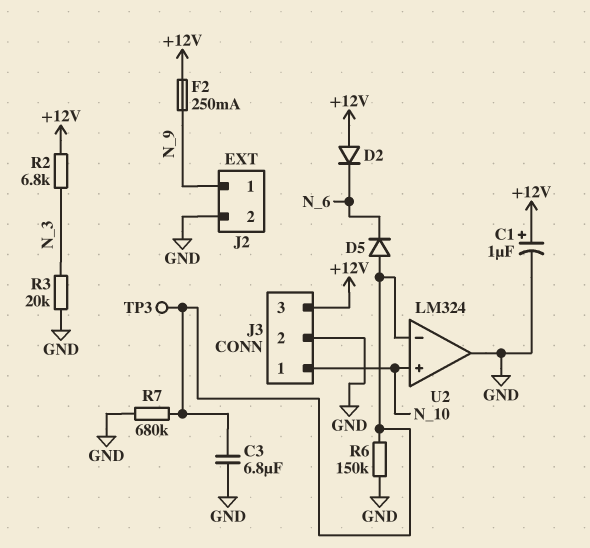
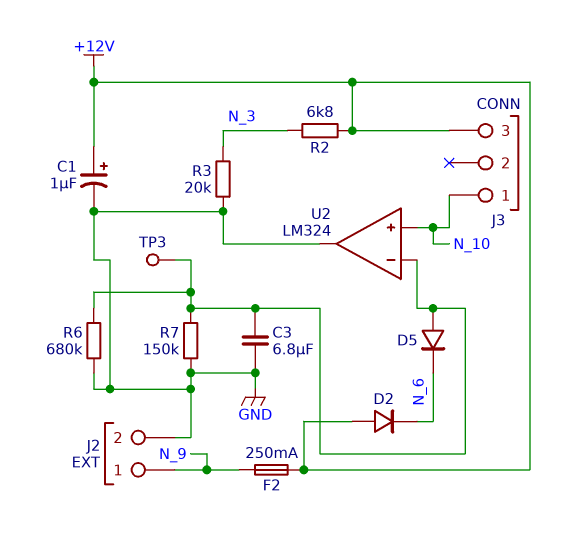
J3 pin 2: GND -> none
R6: 150k (GND, U2/in-) -> 680k (GND, U2/in-)
R7: 680k (GND, U2/in-) -> 150k (GND, U2/in-)

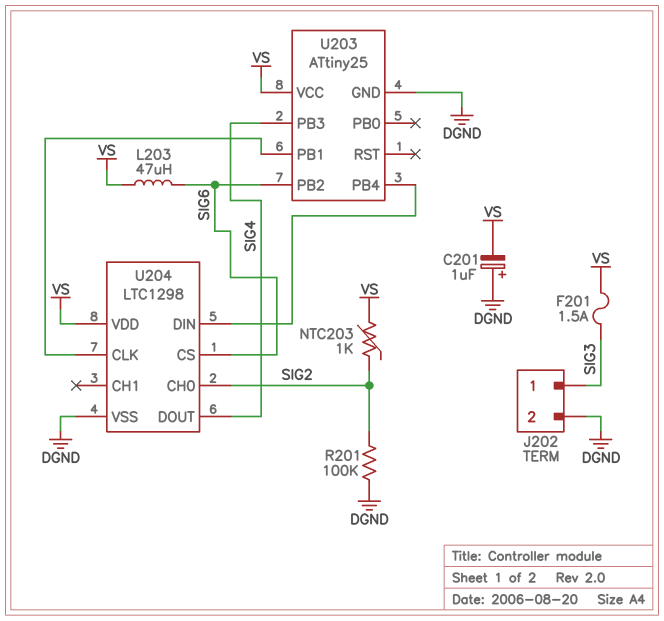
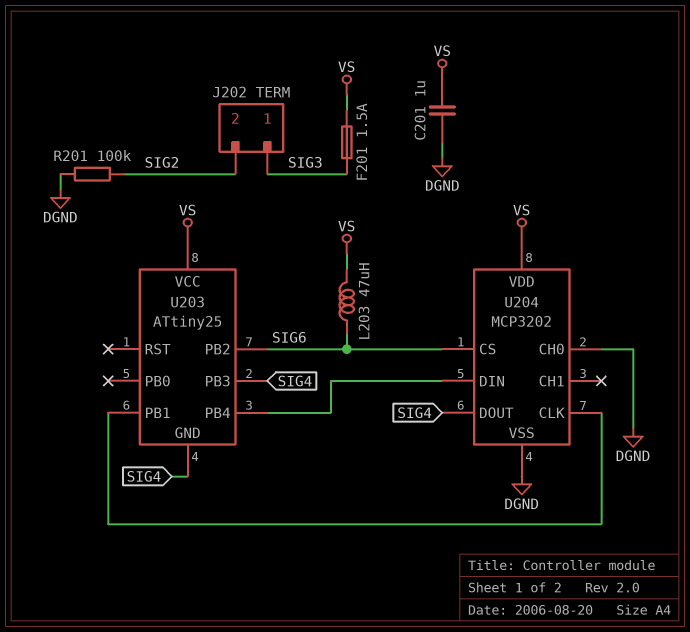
C201: 1uF (plus DGND, minus VS) -> 1uF (DGND, VS)
J202 pin 2: DGND -> SIG2
NTC203: 1k (SIG2, VS) -> none
U203 pin GND: DGND -> SIG4
U204: LTC1298 -> MCP3202
U204 pin CH0: SIG2 -> DGND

> [What this task involves] Once you reach the line that contains "J202 pin 2: DGND -> SIG2", print it and every line after it exactly as written, stopping at the last line of the records and adding nothing.

> [Worked solution]
J202 pin 2: DGND -> SIG2
NTC203: 1k (SIG2, VS) -> none
U203 pin GND: DGND -> SIG4
U204: LTC1298 -> MCP3202
U204 pin CH0: SIG2 -> DGND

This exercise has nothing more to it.